PROVIDED DATA START
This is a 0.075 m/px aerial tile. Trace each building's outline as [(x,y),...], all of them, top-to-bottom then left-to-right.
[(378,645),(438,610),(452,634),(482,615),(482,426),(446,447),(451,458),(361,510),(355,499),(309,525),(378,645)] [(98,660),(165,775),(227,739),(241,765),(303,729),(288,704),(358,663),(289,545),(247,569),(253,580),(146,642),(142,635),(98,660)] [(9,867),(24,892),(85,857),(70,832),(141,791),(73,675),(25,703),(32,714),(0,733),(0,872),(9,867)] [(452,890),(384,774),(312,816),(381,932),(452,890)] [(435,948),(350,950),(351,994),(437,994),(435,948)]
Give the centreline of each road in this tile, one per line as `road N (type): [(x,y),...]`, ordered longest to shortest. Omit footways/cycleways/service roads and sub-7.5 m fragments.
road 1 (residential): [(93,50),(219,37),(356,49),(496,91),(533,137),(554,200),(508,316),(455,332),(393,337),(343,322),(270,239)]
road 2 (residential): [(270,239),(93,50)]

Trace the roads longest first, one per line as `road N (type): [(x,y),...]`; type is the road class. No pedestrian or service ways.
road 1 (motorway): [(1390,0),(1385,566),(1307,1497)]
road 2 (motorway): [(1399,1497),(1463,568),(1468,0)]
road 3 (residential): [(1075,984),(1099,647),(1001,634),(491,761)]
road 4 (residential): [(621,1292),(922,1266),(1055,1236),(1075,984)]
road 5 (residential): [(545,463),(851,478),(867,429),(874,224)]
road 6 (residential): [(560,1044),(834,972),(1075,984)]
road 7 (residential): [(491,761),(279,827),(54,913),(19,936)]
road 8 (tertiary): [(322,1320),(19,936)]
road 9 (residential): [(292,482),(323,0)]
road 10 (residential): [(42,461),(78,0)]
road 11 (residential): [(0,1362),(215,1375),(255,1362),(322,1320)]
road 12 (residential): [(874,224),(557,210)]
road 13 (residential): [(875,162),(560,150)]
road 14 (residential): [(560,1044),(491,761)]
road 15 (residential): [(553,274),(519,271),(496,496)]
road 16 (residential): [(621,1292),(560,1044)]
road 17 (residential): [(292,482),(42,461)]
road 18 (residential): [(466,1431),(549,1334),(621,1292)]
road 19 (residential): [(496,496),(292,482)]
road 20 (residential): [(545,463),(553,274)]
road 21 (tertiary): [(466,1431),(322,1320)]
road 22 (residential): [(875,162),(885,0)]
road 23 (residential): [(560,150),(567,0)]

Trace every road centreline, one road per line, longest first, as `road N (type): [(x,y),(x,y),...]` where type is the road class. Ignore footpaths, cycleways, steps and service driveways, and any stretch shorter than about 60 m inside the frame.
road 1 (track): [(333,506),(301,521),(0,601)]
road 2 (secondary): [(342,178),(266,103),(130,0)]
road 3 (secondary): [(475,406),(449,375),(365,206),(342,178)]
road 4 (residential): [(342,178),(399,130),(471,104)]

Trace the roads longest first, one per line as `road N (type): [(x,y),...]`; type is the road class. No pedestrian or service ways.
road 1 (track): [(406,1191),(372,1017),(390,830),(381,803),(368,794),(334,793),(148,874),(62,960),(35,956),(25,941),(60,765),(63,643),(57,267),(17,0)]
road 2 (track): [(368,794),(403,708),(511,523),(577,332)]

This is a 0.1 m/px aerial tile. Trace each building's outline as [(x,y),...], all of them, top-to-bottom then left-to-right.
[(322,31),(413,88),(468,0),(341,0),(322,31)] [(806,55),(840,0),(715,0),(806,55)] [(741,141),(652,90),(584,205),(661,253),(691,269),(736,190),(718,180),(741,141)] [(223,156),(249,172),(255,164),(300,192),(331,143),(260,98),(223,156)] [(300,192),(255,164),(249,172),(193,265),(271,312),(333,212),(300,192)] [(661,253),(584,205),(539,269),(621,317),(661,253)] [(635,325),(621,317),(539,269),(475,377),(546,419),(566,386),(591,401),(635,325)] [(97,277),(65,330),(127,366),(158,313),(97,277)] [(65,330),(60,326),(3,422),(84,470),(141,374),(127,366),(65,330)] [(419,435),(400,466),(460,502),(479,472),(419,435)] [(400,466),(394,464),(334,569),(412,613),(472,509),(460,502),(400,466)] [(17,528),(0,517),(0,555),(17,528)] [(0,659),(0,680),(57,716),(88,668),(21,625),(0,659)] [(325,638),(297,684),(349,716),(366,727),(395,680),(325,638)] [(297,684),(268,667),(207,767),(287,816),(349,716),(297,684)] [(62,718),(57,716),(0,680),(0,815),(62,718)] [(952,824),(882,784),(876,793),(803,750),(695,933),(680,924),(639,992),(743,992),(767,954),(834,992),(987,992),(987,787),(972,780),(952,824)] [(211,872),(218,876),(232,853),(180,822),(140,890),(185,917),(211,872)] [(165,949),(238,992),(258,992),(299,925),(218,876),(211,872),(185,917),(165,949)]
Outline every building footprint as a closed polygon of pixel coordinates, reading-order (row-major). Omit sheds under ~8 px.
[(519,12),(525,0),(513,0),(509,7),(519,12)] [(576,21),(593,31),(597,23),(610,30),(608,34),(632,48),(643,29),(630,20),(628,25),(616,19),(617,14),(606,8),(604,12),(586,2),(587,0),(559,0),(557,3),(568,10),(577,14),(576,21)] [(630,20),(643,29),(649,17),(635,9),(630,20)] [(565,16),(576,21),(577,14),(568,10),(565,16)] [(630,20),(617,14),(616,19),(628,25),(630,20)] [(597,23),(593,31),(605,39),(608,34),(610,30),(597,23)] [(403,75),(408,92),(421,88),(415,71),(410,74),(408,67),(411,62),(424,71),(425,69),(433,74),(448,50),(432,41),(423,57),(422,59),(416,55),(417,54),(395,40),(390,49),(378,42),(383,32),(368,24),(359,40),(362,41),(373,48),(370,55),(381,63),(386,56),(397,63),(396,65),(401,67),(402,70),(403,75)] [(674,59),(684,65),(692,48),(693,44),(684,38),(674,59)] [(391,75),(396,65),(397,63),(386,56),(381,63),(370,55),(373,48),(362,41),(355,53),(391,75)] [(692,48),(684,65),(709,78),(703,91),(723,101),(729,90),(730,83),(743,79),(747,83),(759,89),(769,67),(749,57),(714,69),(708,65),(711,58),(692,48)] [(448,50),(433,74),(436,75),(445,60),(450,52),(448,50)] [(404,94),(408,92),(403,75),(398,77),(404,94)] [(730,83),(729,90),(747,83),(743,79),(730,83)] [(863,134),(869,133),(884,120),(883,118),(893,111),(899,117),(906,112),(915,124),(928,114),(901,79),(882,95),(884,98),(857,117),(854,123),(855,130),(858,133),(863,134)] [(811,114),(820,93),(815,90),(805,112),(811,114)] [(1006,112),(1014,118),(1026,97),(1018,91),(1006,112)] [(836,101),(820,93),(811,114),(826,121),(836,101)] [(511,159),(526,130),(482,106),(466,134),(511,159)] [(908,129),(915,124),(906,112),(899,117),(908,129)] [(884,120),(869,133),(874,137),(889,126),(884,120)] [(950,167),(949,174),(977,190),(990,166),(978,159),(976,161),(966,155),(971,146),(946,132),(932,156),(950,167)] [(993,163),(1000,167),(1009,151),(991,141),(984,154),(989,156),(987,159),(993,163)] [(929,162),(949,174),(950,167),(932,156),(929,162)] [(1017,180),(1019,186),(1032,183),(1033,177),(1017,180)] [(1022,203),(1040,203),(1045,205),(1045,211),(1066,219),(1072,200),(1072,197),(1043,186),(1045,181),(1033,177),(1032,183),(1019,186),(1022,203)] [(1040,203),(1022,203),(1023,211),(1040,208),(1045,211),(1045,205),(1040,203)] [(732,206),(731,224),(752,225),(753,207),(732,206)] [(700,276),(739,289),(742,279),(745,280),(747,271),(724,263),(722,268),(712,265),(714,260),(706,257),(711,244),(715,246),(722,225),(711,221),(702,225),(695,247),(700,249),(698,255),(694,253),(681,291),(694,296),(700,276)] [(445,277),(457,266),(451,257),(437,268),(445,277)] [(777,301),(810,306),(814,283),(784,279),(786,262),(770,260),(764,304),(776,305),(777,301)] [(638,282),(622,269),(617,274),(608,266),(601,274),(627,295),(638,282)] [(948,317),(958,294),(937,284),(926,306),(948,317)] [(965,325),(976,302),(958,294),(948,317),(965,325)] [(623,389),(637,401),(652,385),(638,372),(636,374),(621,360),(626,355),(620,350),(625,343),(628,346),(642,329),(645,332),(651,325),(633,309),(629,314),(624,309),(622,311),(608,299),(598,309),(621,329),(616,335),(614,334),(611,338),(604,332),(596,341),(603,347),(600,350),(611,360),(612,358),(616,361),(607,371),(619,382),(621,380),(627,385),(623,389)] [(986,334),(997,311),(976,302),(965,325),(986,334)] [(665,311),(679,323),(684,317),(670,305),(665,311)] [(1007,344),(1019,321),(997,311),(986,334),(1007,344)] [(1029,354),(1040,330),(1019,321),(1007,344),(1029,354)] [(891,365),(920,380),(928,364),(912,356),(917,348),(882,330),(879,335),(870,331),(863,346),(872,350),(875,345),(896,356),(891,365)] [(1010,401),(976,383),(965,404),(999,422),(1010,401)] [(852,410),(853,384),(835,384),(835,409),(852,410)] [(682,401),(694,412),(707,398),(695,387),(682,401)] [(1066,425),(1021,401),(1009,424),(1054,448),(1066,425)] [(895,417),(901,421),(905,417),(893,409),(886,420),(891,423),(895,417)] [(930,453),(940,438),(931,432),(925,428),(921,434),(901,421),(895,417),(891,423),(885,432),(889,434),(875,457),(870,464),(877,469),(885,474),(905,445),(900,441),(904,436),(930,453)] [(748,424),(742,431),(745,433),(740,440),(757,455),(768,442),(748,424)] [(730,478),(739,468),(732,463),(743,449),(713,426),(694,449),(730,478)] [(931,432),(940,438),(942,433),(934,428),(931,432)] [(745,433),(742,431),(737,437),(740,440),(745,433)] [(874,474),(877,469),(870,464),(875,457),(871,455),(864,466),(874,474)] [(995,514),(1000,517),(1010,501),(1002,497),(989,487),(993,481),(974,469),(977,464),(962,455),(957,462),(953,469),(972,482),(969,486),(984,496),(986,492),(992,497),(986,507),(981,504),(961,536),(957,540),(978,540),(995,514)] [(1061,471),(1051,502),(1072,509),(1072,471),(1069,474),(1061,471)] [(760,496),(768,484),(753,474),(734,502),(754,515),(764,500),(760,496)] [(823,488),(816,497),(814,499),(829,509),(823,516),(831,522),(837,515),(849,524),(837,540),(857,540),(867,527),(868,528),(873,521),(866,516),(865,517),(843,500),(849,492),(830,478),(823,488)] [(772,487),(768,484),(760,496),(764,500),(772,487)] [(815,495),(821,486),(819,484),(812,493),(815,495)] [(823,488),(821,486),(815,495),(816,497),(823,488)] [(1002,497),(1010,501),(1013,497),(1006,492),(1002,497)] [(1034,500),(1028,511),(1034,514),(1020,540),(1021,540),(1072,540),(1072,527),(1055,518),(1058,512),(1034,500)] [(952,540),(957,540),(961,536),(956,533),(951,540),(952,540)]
PROVIDED DATA END
- PROBLEM -
Looking at the listing above, which lines hold "secondary"? Copy every such line.

- YOUR RESPONSE -
road 2 (secondary): [(342,178),(266,103),(130,0)]
road 3 (secondary): [(475,406),(449,375),(365,206),(342,178)]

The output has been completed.